DIRECTIONS =>
Where a line below holds the string "brown", that line goes into the answer.

GIVEN DATA =>
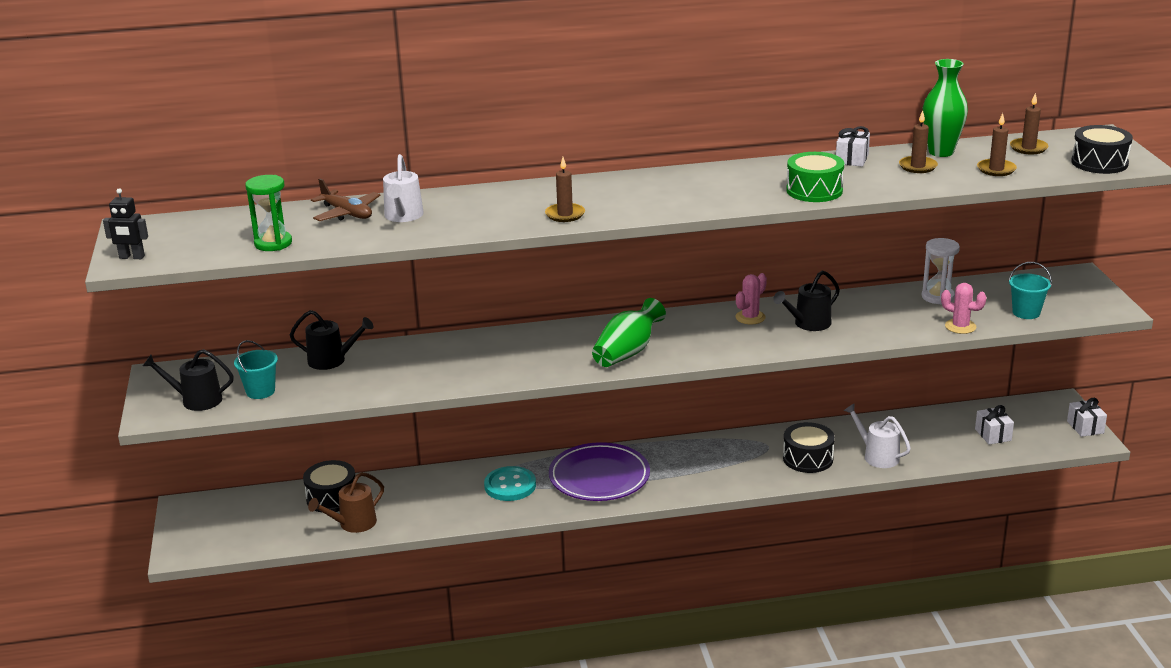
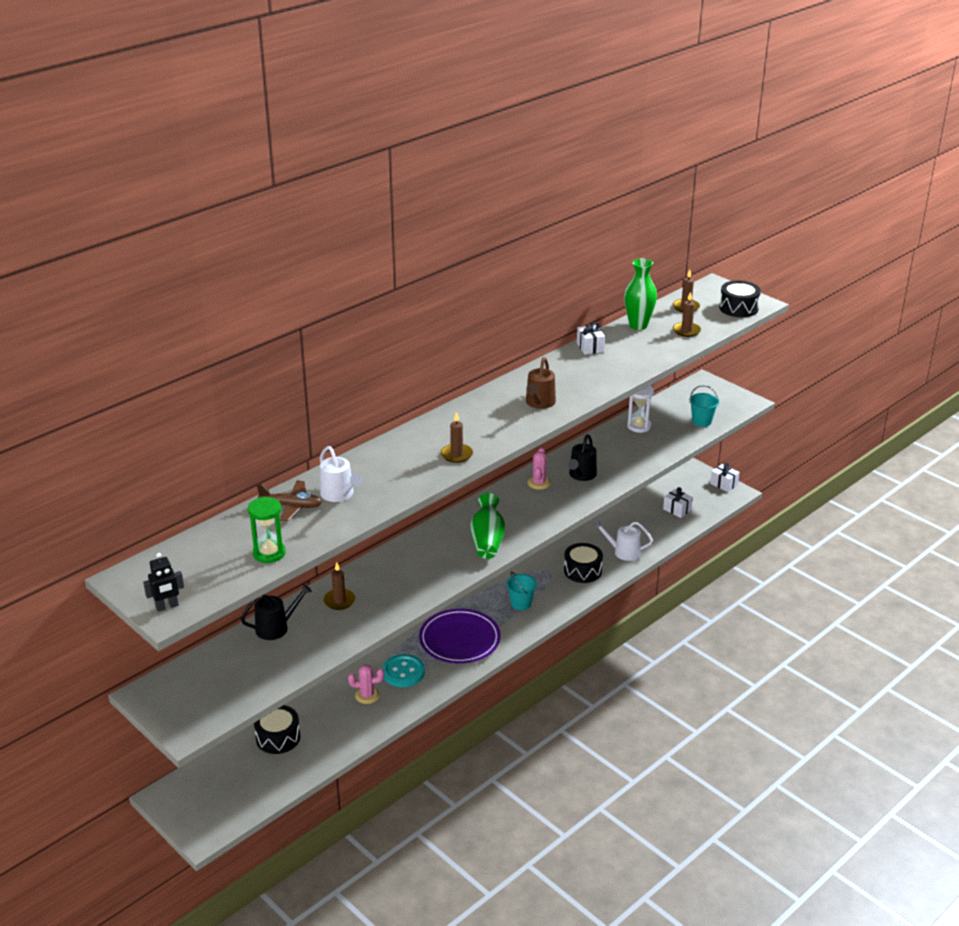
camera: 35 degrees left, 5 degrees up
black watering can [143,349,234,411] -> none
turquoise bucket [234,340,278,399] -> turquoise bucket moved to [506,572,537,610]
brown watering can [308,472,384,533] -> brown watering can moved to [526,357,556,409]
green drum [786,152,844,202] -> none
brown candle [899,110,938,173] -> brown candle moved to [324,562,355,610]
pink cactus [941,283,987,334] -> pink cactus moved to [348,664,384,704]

ANSWER BOX =>
brown watering can [308,472,384,533] -> brown watering can moved to [526,357,556,409]
brown candle [899,110,938,173] -> brown candle moved to [324,562,355,610]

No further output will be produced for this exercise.